DATA PROVIDED:
BEGIN

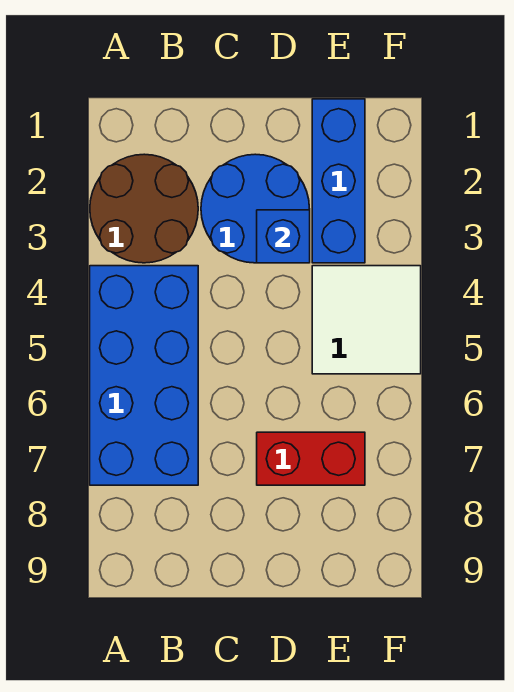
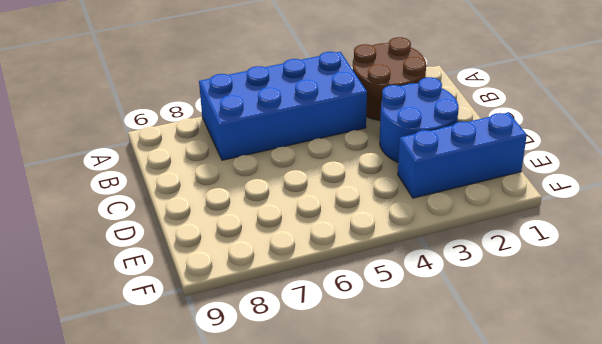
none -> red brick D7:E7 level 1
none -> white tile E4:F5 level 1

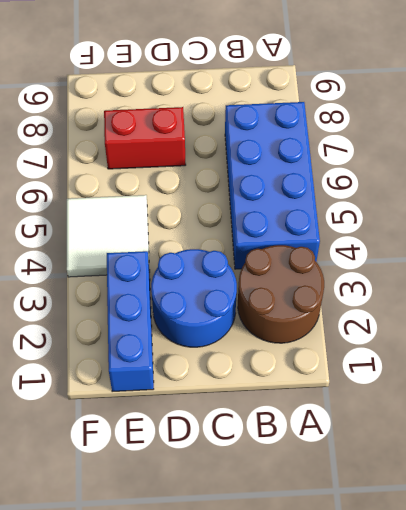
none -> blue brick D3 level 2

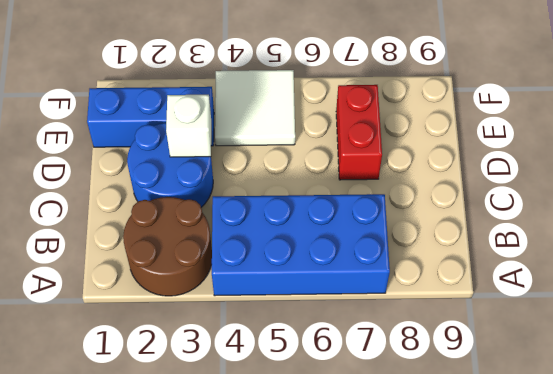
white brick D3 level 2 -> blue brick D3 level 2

END

TASK ITEM: Set down the entire material verbatim, with each picture left out.

TASK OUTPUT:
none -> red brick D7:E7 level 1
none -> white tile E4:F5 level 1

none -> blue brick D3 level 2

white brick D3 level 2 -> blue brick D3 level 2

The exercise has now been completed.